WHAT THE TASK REQUIRES
Search the records for the line with "blue diamond: (254, 255)". Output that line and each line after it, exactly, and stop at the end; omit pictures.

AVAILABLE DATA
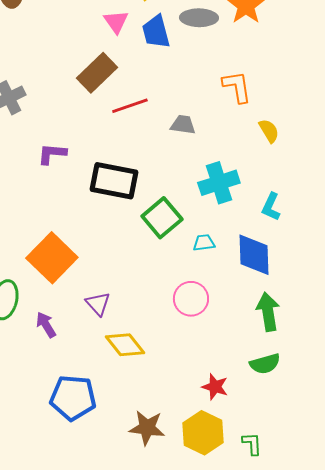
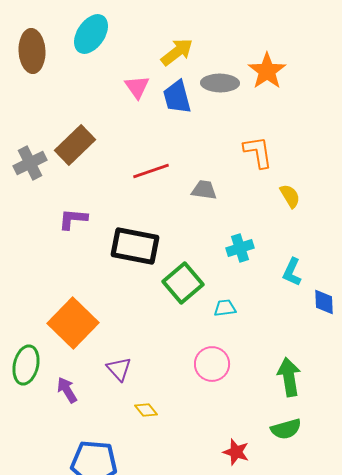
brown rectangle: (97, 73) -> (75, 145), moved
cyan cross: (219, 183) -> (240, 248), size x0.7
blue diamond: (254, 255) -> (324, 302), moved, size x0.6
yellow diamond: (125, 345) -> (146, 410), size x0.6

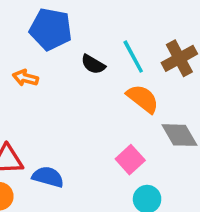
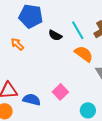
orange arrow: (25, 78) -> (17, 44), turned 32
pink square: (130, 160) -> (60, 92), moved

RESPONSE TO THE TASK
blue diamond: (254, 255) -> (324, 302), moved, size x0.6
yellow diamond: (125, 345) -> (146, 410), size x0.6

orange arrow: (25, 78) -> (17, 44), turned 32
pink square: (130, 160) -> (60, 92), moved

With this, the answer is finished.